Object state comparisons
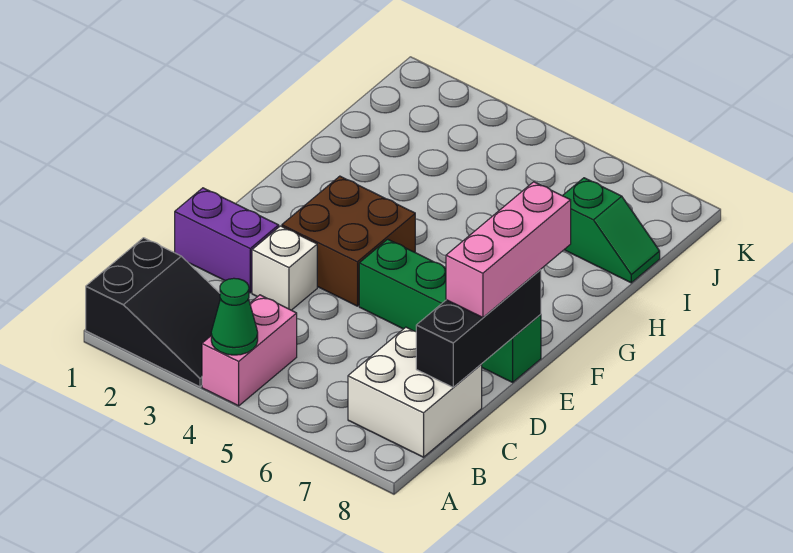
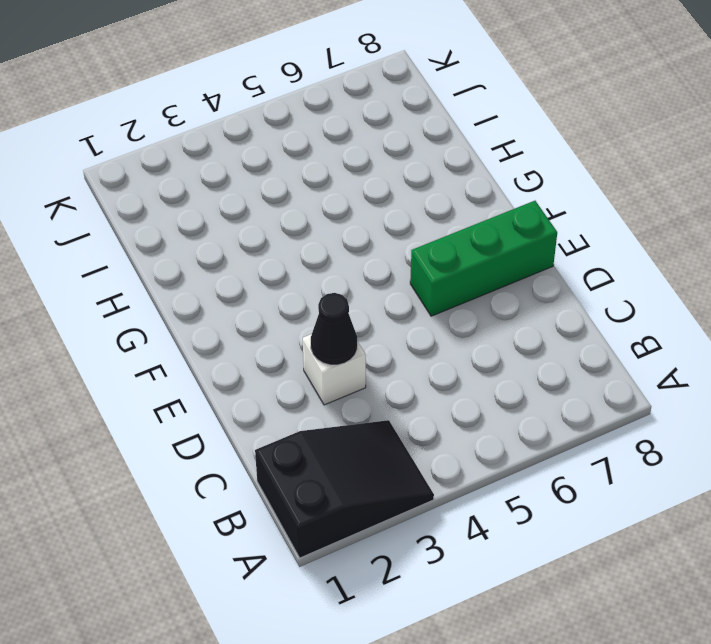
black 1x1 cone [311,293,357,365] -> none
green 1x3 brick [410,201,557,316] -> green 1x4 brick [359,239,541,382]
none -> pink 1x2 brick [202,295,297,406]
none -> white 2x2 brick [348,327,482,457]

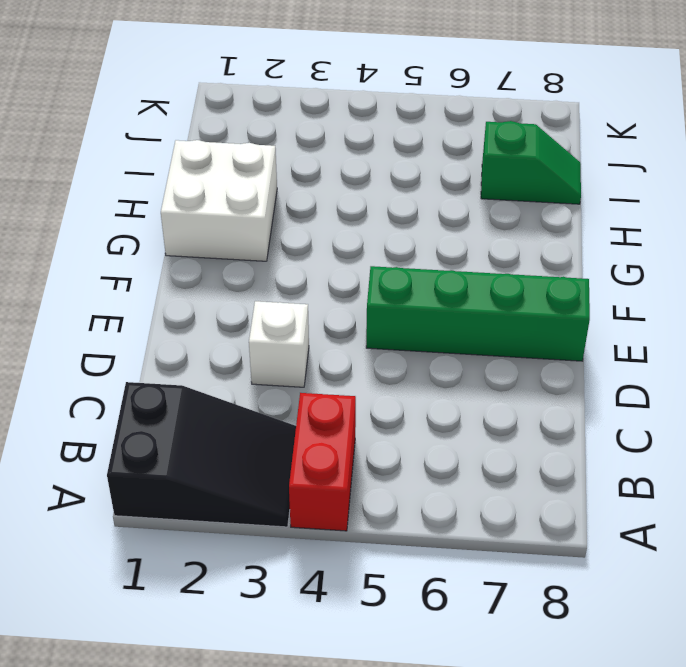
red 1x2 brick [289,393,356,531] -> pink 1x2 brick [202,295,297,406]
white 2x2 brick [161,140,277,261] -> white 2x2 brick moved to [348,327,482,457]
none -> purple 1x2 brick [175,188,279,293]
none -> brown 2x2 brick [282,176,415,306]

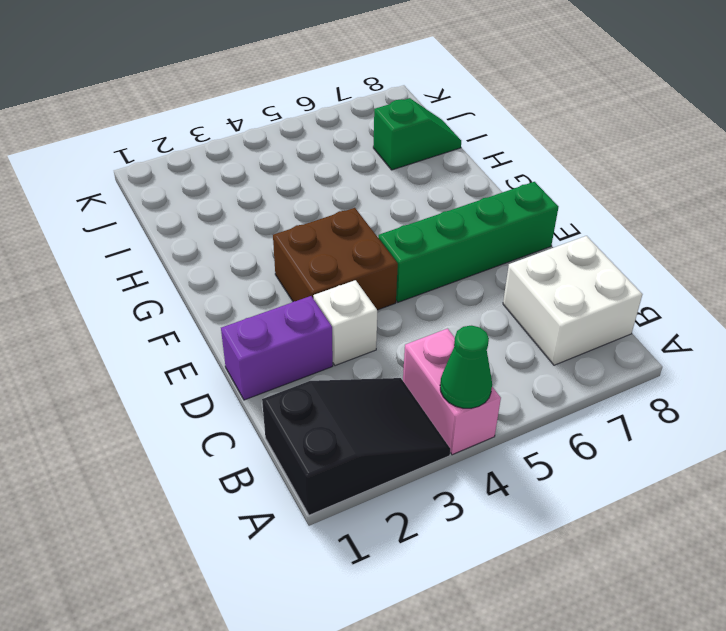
none -> black 1x3 brick [416,270,541,387]
none -> pink 1x3 brick [446,182,571,318]

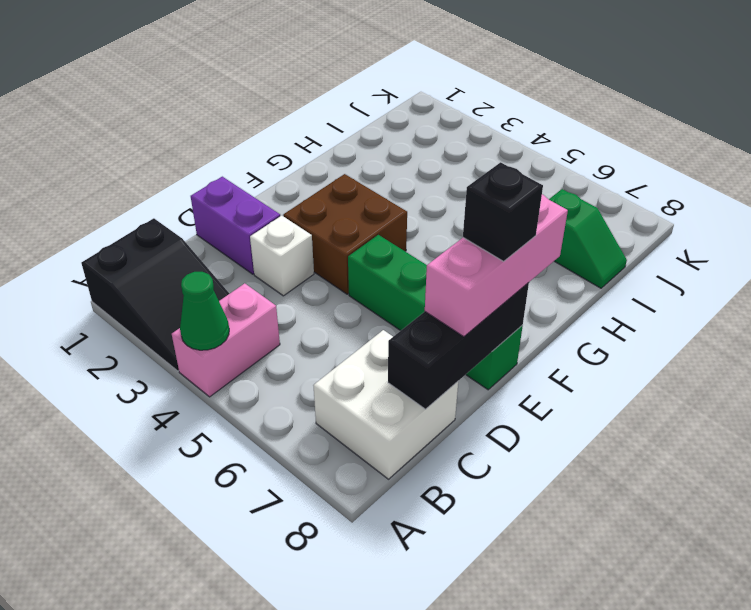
black 1x1 brick [463,162,543,261] -> none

Your objective ->
Pictures aside, retype all of the entries word for word.

Written reply ->
black 1x1 cone [311,293,357,365] -> none
green 1x3 brick [410,201,557,316] -> green 1x4 brick [359,239,541,382]
none -> pink 1x2 brick [202,295,297,406]
none -> white 2x2 brick [348,327,482,457]

red 1x2 brick [289,393,356,531] -> pink 1x2 brick [202,295,297,406]
white 2x2 brick [161,140,277,261] -> white 2x2 brick moved to [348,327,482,457]
none -> purple 1x2 brick [175,188,279,293]
none -> brown 2x2 brick [282,176,415,306]

none -> black 1x3 brick [416,270,541,387]
none -> pink 1x3 brick [446,182,571,318]

black 1x1 brick [463,162,543,261] -> none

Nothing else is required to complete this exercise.